*Work request*.
Look through the data below and return each line where "sofa" appears.

[Task data Boundary: Start]

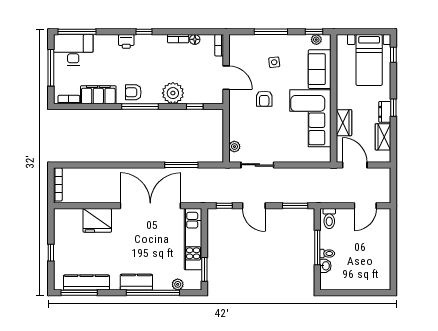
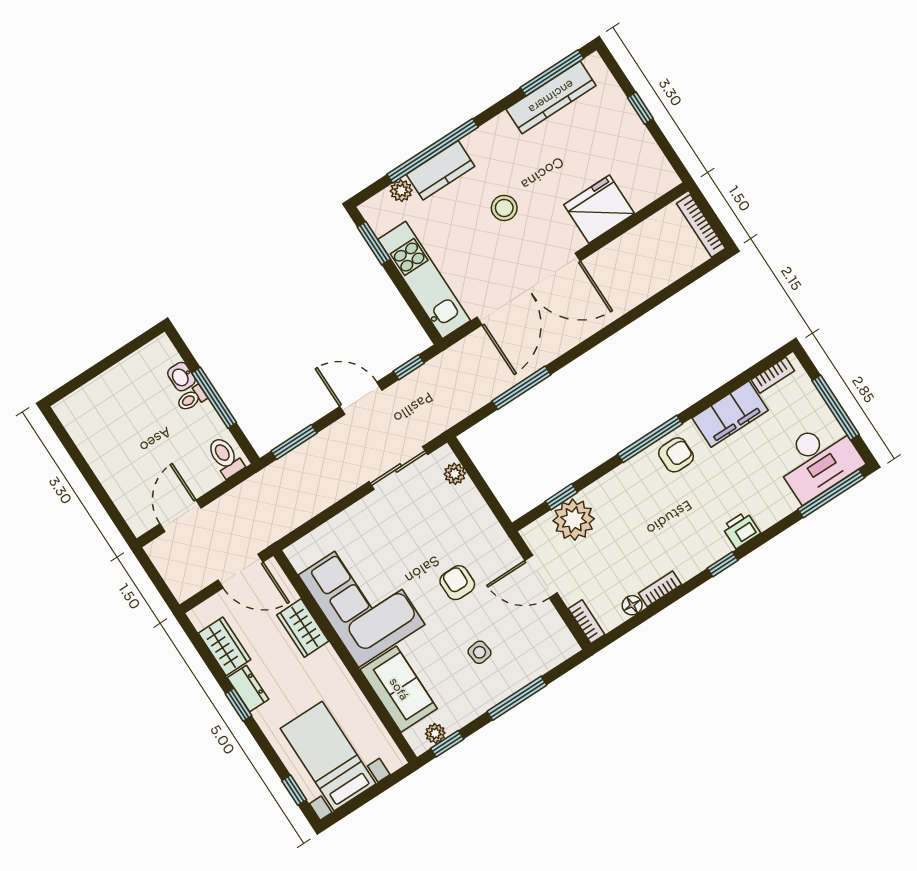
plant: (173, 93) -> (574, 520), moved
stool: (138, 248) -> (504, 208), added
kitchen counter: (136, 282) -> (441, 170), moved

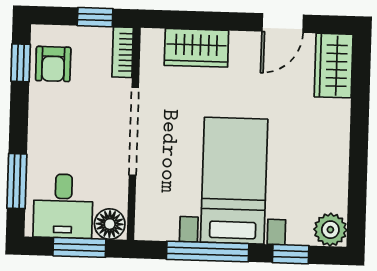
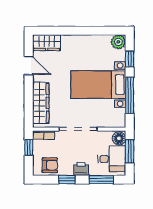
wardrobe: (196, 48) -> (41, 103), width x1.50
window: (21, 63) -> (67, 180), moved
printer: (43, 135) -> (81, 169), added

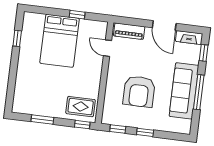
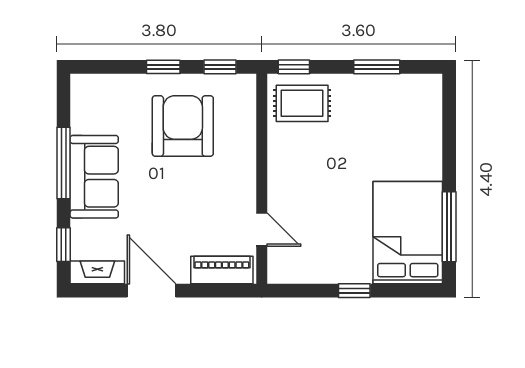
window: (77, 15) -> (354, 291), moved
window: (17, 38) -> (449, 227), width x2.17
bed: (60, 41) -> (408, 233), moved
armchair: (139, 91) -> (183, 126), moved
sofa: (184, 91) -> (94, 177), width x0.73

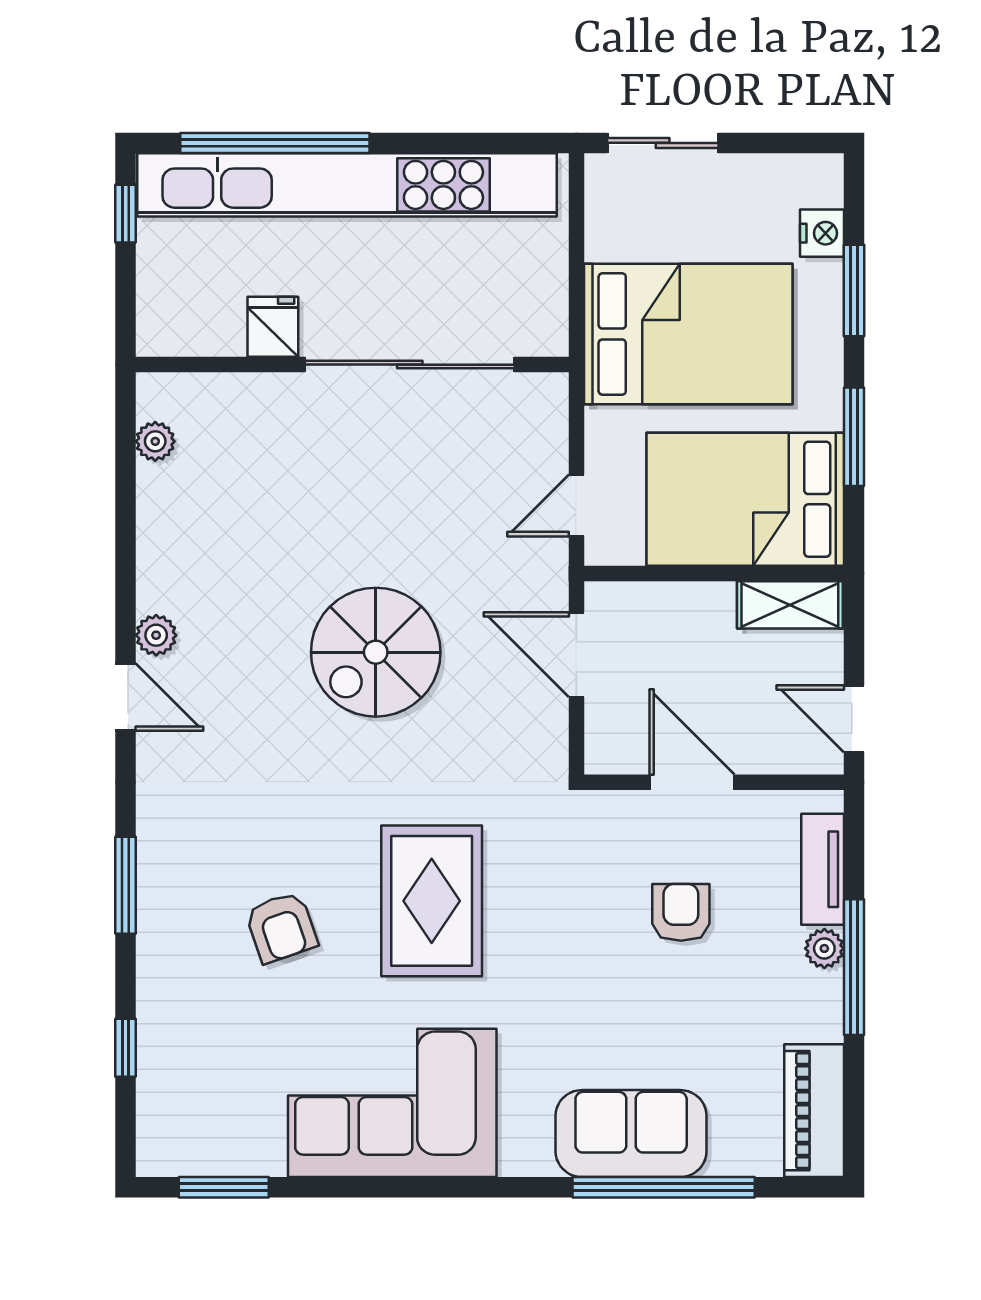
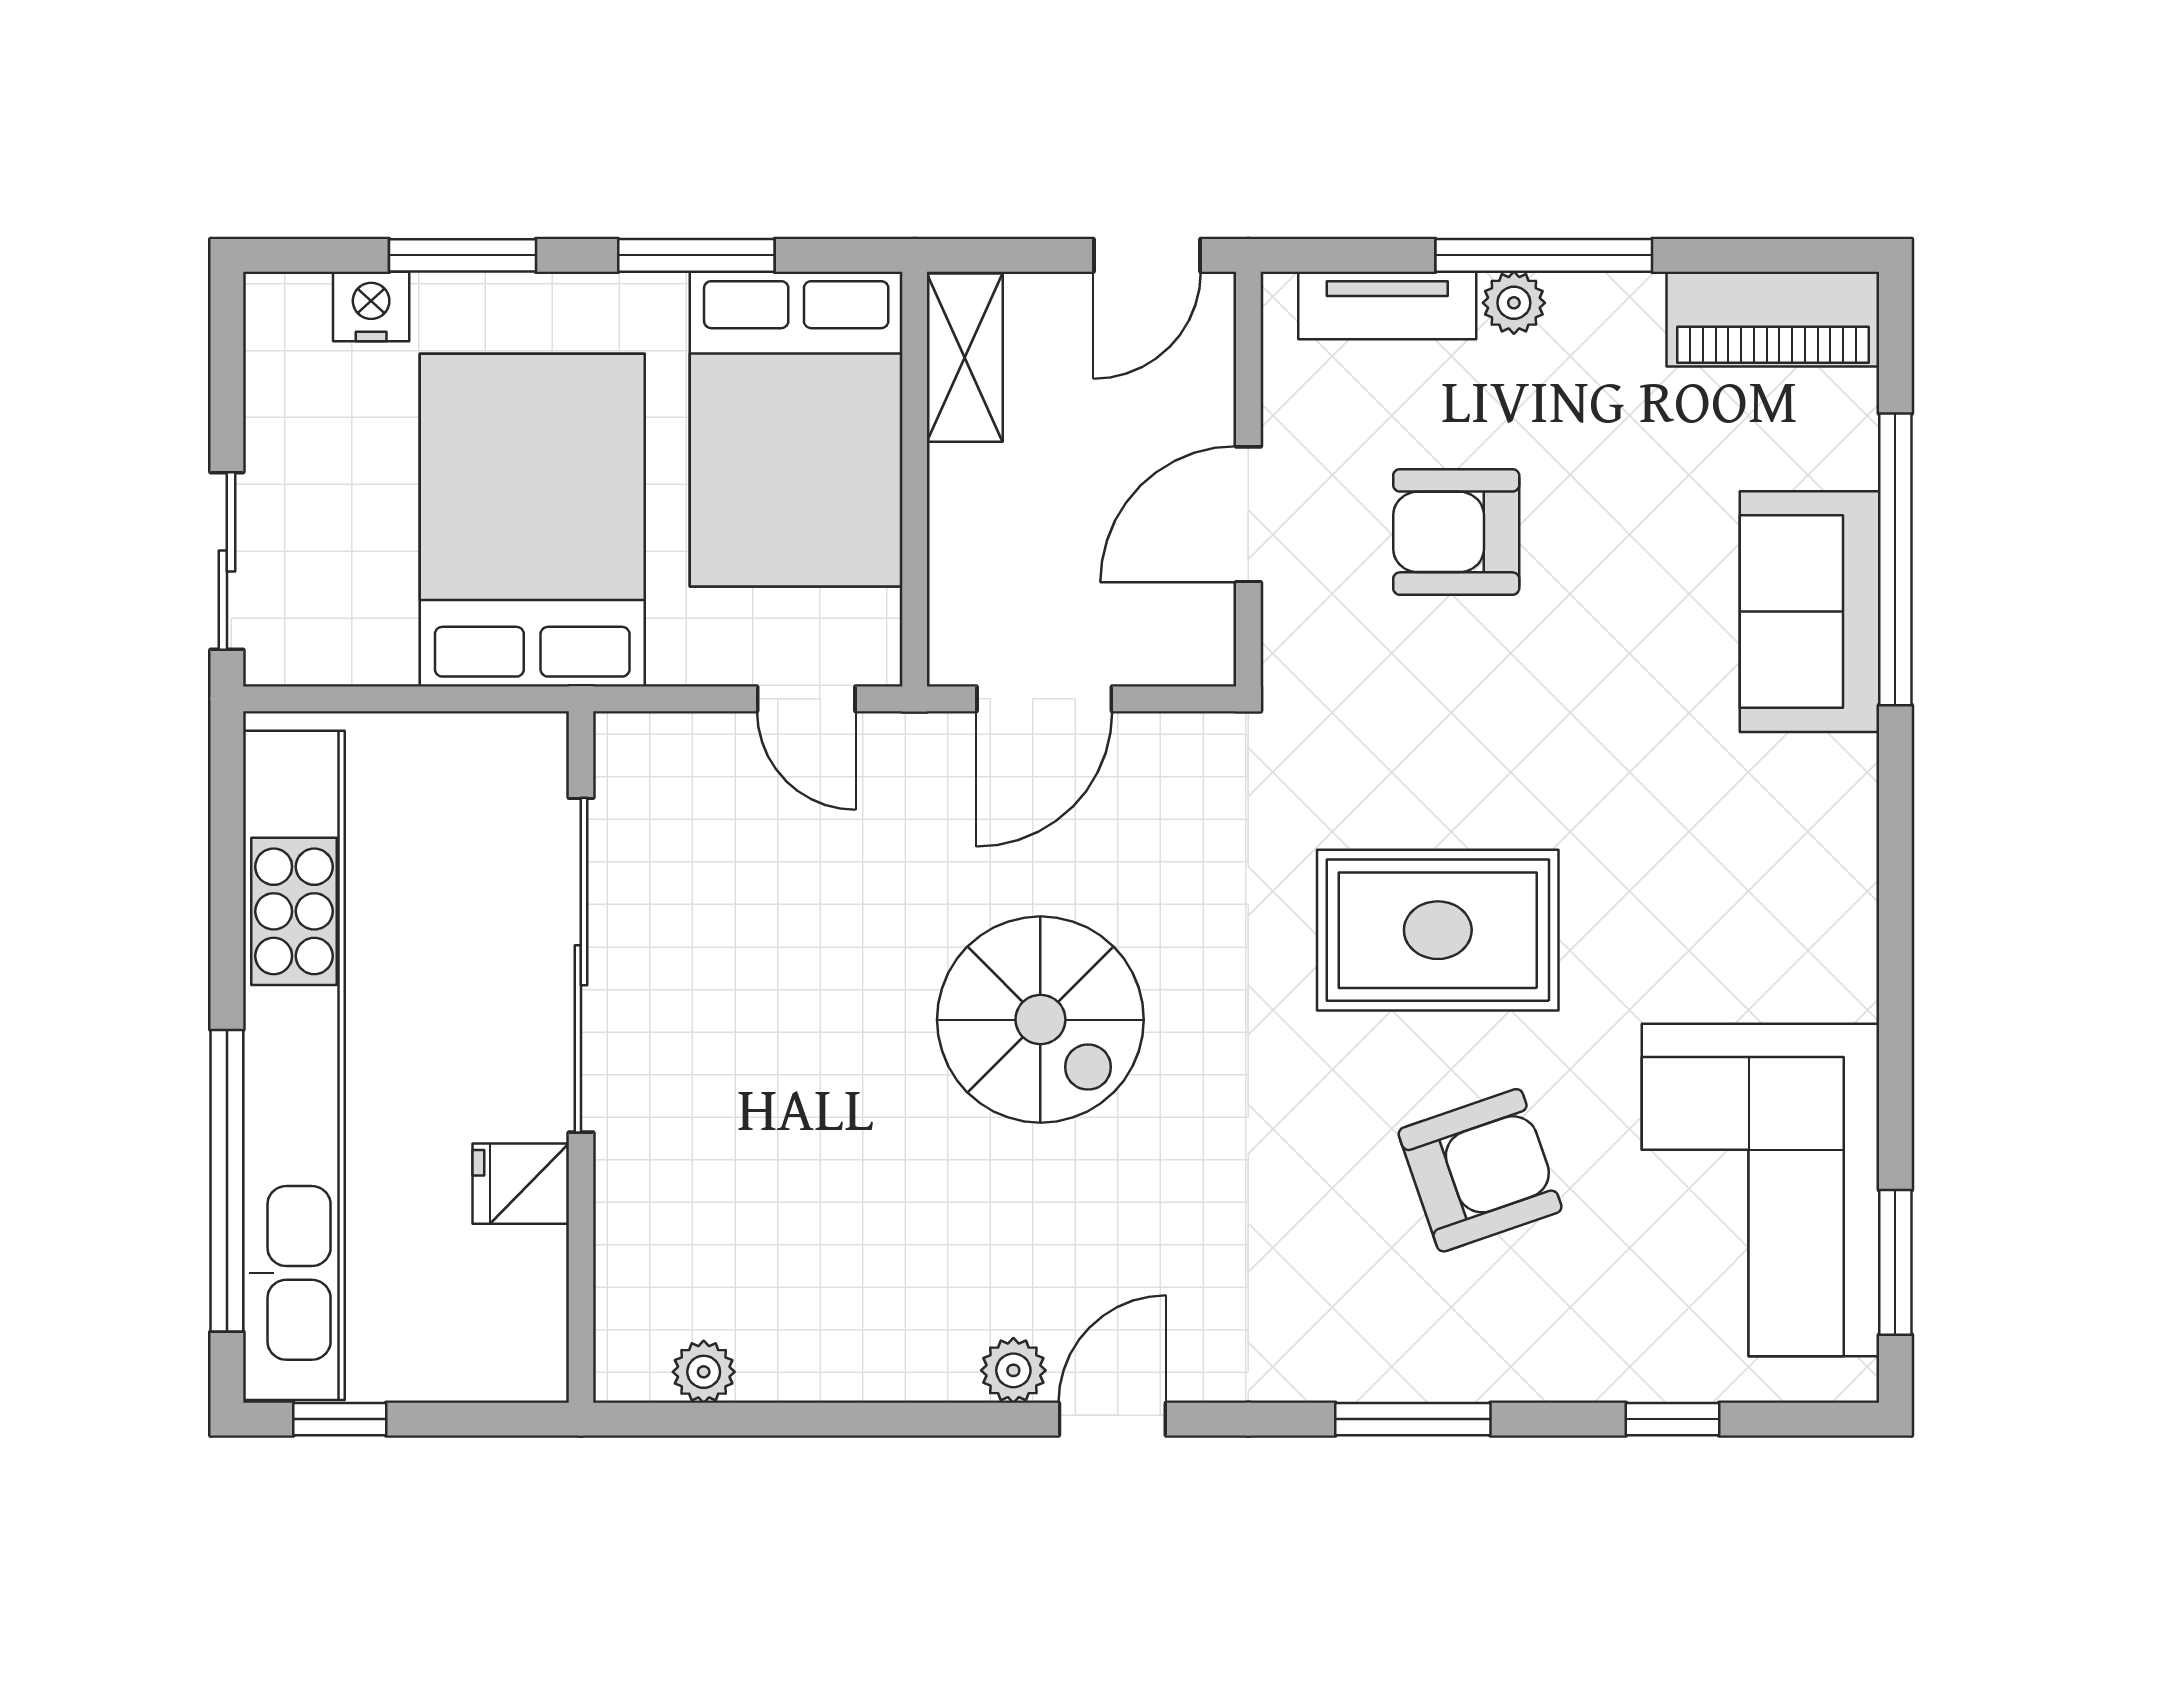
armchair: (681, 912) -> (1456, 532), width x1.38, depth x1.38
armchair: (281, 927) -> (1480, 1170), width x1.38, depth x1.38
corner sofa: (392, 1103) -> (1760, 1190), moved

[Task data Boundary: End]

*Response box*.
sofa: (184, 91) -> (94, 177), width x0.73
corner sofa: (392, 1103) -> (1760, 1190), moved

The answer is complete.